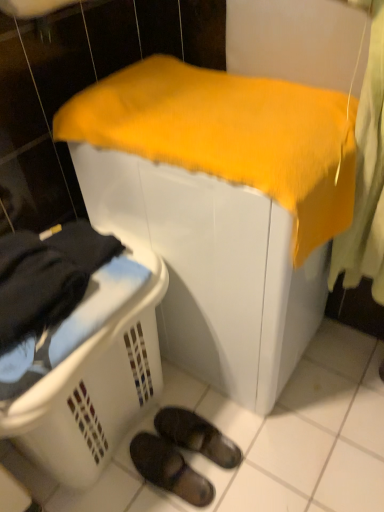
Where is `black suede slippers at lower center, which is counted as the first footwear, starting from the top`? The height and width of the screenshot is (512, 384). black suede slippers at lower center, which is counted as the first footwear, starting from the top is located at coordinates (197, 436).

What do you see at coordinates (197, 436) in the screenshot?
I see `black suede slippers at lower center, which is counted as the first footwear, starting from the top` at bounding box center [197, 436].

The width and height of the screenshot is (384, 512). Describe the element at coordinates (169, 469) in the screenshot. I see `black rubber slippers at lower center, the first footwear when ordered from bottom to top` at that location.

This screenshot has width=384, height=512. Find the location of `white plastic laundry basket at lower left`. white plastic laundry basket at lower left is located at coordinates (88, 370).

Considering the relative positions of black rubber slippers at lower center, the second footwear from the top, and white plastic laundry basket at lower left in the image provided, is black rubber slippers at lower center, the second footwear from the top, to the right of white plastic laundry basket at lower left from the viewer's perspective?

Yes.

Between point (180, 478) and point (153, 270), which one is positioned behind?

Positioned behind is point (180, 478).

How much distance is there between black rubber slippers at lower center, the second footwear from the top, and white plastic laundry basket at lower left?

black rubber slippers at lower center, the second footwear from the top, is 13.15 inches from white plastic laundry basket at lower left.

Does black rubber slippers at lower center, the second footwear from the top, contain white plastic laundry basket at lower left?

No, white plastic laundry basket at lower left is not surrounded by black rubber slippers at lower center, the second footwear from the top.

Where is `the 2nd footwear behind the yellow fabric-covered object at center, counting from the anchor's position`? The width and height of the screenshot is (384, 512). the 2nd footwear behind the yellow fabric-covered object at center, counting from the anchor's position is located at coordinates (197, 436).

Is black suede slippers at lower center, which is counted as the first footwear, starting from the top, inside the boundaries of yellow fabric-covered object at center, or outside?

black suede slippers at lower center, which is counted as the first footwear, starting from the top, is located beyond the bounds of yellow fabric-covered object at center.

Is black suede slippers at lower center, which is the second footwear from bottom to top, in front of yellow fabric-covered object at center?

No, black suede slippers at lower center, which is the second footwear from bottom to top, is behind yellow fabric-covered object at center.

From the image's perspective, which object appears higher, white plastic laundry basket at lower left or black rubber slippers at lower center, the first footwear when ordered from bottom to top?

white plastic laundry basket at lower left appears higher in the image.

Based on the photo, how many degrees apart are the facing directions of white plastic laundry basket at lower left and black rubber slippers at lower center, the second footwear from the top?

white plastic laundry basket at lower left and black rubber slippers at lower center, the second footwear from the top, are facing 174 degrees away from each other.

Is white plastic laundry basket at lower left further to camera compared to black rubber slippers at lower center, the first footwear when ordered from bottom to top?

No, white plastic laundry basket at lower left is closer to the viewer.

Is white plastic laundry basket at lower left facing towards black rubber slippers at lower center, the second footwear from the top?

No, white plastic laundry basket at lower left is not aimed at black rubber slippers at lower center, the second footwear from the top.

Considering the positions of objects black suede slippers at lower center, which is counted as the first footwear, starting from the top, and white plastic laundry basket at lower left in the image provided, who is more to the right, black suede slippers at lower center, which is counted as the first footwear, starting from the top, or white plastic laundry basket at lower left?

black suede slippers at lower center, which is counted as the first footwear, starting from the top.

In the image, is black suede slippers at lower center, which is counted as the first footwear, starting from the top, positioned in front of or behind white plastic laundry basket at lower left?

black suede slippers at lower center, which is counted as the first footwear, starting from the top, is positioned farther from the viewer than white plastic laundry basket at lower left.

Is black suede slippers at lower center, which is the second footwear from bottom to top, looking in the opposite direction of white plastic laundry basket at lower left?

black suede slippers at lower center, which is the second footwear from bottom to top, does not have its back to white plastic laundry basket at lower left.

Does white plastic laundry basket at lower left appear on the right side of yellow fabric-covered object at center?

No, white plastic laundry basket at lower left is not to the right of yellow fabric-covered object at center.

Looking at their sizes, would you say white plastic laundry basket at lower left is wider or thinner than yellow fabric-covered object at center?

In the image, white plastic laundry basket at lower left appears to be more narrow than yellow fabric-covered object at center.

Based on the photo, can you tell me how much white plastic laundry basket at lower left and yellow fabric-covered object at center differ in facing direction?

They differ by 4.74 degrees in their facing directions.

Which point is more forward, (56, 461) or (196, 446)?

The point (56, 461) is more forward.

In terms of height, does white plastic laundry basket at lower left look taller or shorter compared to black suede slippers at lower center, which is the second footwear from bottom to top?

Clearly, white plastic laundry basket at lower left is taller compared to black suede slippers at lower center, which is the second footwear from bottom to top.

Relative to black suede slippers at lower center, which is counted as the first footwear, starting from the top, is white plastic laundry basket at lower left in front or behind?

white plastic laundry basket at lower left is positioned closer to the viewer than black suede slippers at lower center, which is counted as the first footwear, starting from the top.

Is white plastic laundry basket at lower left not near black suede slippers at lower center, which is counted as the first footwear, starting from the top?

No, white plastic laundry basket at lower left is not far away from black suede slippers at lower center, which is counted as the first footwear, starting from the top.

Considering the sizes of yellow fabric-covered object at center and white plastic laundry basket at lower left in the image, is yellow fabric-covered object at center bigger or smaller than white plastic laundry basket at lower left?

Considering their sizes, yellow fabric-covered object at center takes up more space than white plastic laundry basket at lower left.

In the scene shown: From the image's perspective, is yellow fabric-covered object at center on top of white plastic laundry basket at lower left?

Indeed, from the image's perspective, yellow fabric-covered object at center is shown above white plastic laundry basket at lower left.

Between yellow fabric-covered object at center and white plastic laundry basket at lower left, which one has smaller width?

With smaller width is white plastic laundry basket at lower left.

Is yellow fabric-covered object at center positioned far away from white plastic laundry basket at lower left?

No, yellow fabric-covered object at center is not far away from white plastic laundry basket at lower left.

From a real-world perspective, which footwear is the 2nd one underneath the white plastic laundry basket at lower left? Please provide its 2D coordinates.

[(169, 469)]

Where is `furniture above the black suede slippers at lower center, which is counted as the first footwear, starting from the top (from a real-world perspective)`? furniture above the black suede slippers at lower center, which is counted as the first footwear, starting from the top (from a real-world perspective) is located at coordinates (222, 207).

Based on their spatial positions, is black rubber slippers at lower center, the second footwear from the top, or black suede slippers at lower center, which is the second footwear from bottom to top, closer to yellow fabric-covered object at center?

black suede slippers at lower center, which is the second footwear from bottom to top.

Considering their positions, is black suede slippers at lower center, which is counted as the first footwear, starting from the top, positioned further to yellow fabric-covered object at center than black rubber slippers at lower center, the first footwear when ordered from bottom to top?

Based on the image, black rubber slippers at lower center, the first footwear when ordered from bottom to top, appears to be further to yellow fabric-covered object at center.

Considering their positions, is black suede slippers at lower center, which is counted as the first footwear, starting from the top, positioned closer to white plastic laundry basket at lower left than black rubber slippers at lower center, the first footwear when ordered from bottom to top?

black rubber slippers at lower center, the first footwear when ordered from bottom to top.

From the picture: Which object lies further to the anchor point white plastic laundry basket at lower left, black rubber slippers at lower center, the first footwear when ordered from bottom to top, or black suede slippers at lower center, which is counted as the first footwear, starting from the top?

Among the two, black suede slippers at lower center, which is counted as the first footwear, starting from the top, is located further to white plastic laundry basket at lower left.

Which object lies nearer to the anchor point black rubber slippers at lower center, the first footwear when ordered from bottom to top, black suede slippers at lower center, which is counted as the first footwear, starting from the top, or white plastic laundry basket at lower left?

black suede slippers at lower center, which is counted as the first footwear, starting from the top.

Estimate the real-world distances between objects in this image. Which object is closer to yellow fabric-covered object at center, black suede slippers at lower center, which is the second footwear from bottom to top, or white plastic laundry basket at lower left?

The object closer to yellow fabric-covered object at center is white plastic laundry basket at lower left.

When comparing their distances from black suede slippers at lower center, which is counted as the first footwear, starting from the top, does white plastic laundry basket at lower left or black rubber slippers at lower center, the second footwear from the top, seem further?

white plastic laundry basket at lower left is positioned further to the anchor black suede slippers at lower center, which is counted as the first footwear, starting from the top.

From the picture: Considering their positions, is white plastic laundry basket at lower left positioned closer to black suede slippers at lower center, which is the second footwear from bottom to top, than yellow fabric-covered object at center?

white plastic laundry basket at lower left is positioned closer to the anchor black suede slippers at lower center, which is the second footwear from bottom to top.

Where is `laundry basket between yellow fabric-covered object at center and black suede slippers at lower center, which is counted as the first footwear, starting from the top, in the up-down direction`? This screenshot has height=512, width=384. laundry basket between yellow fabric-covered object at center and black suede slippers at lower center, which is counted as the first footwear, starting from the top, in the up-down direction is located at coordinates (88, 370).

Find the location of a particular element. footwear between white plastic laundry basket at lower left and black suede slippers at lower center, which is the second footwear from bottom to top, in the front-back direction is located at coordinates (169, 469).

Identify the location of laundry basket between yellow fabric-covered object at center and black rubber slippers at lower center, the first footwear when ordered from bottom to top, in the up-down direction. The image size is (384, 512). (88, 370).

At what (x,y) coordinates should I click in order to perform the action: click on footwear between yellow fabric-covered object at center and black rubber slippers at lower center, the second footwear from the top, vertically. Please return your answer as a coordinate pair (x, y). The image size is (384, 512). Looking at the image, I should click on (197, 436).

- **Aim of the task**: Turn the records into a numbered list, from the start of the records up to and including the line containing "Positioned behind is point (180, 478).". Skip blank lines and leave out the pictures.

- **Task answer**:
1. Where is `black suede slippers at lower center, which is counted as the first footwear, starting from the top`? The height and width of the screenshot is (512, 384). black suede slippers at lower center, which is counted as the first footwear, starting from the top is located at coordinates (197, 436).
2. What do you see at coordinates (197, 436) in the screenshot?
3. I see `black suede slippers at lower center, which is counted as the first footwear, starting from the top` at bounding box center [197, 436].
4. The width and height of the screenshot is (384, 512). Describe the element at coordinates (169, 469) in the screenshot. I see `black rubber slippers at lower center, the first footwear when ordered from bottom to top` at that location.
5. This screenshot has width=384, height=512. Find the location of `white plastic laundry basket at lower left`. white plastic laundry basket at lower left is located at coordinates (88, 370).
6. Considering the relative positions of black rubber slippers at lower center, the second footwear from the top, and white plastic laundry basket at lower left in the image provided, is black rubber slippers at lower center, the second footwear from the top, to the right of white plastic laundry basket at lower left from the viewer's perspective?
7. Yes.
8. Between point (180, 478) and point (153, 270), which one is positioned behind?
9. Positioned behind is point (180, 478).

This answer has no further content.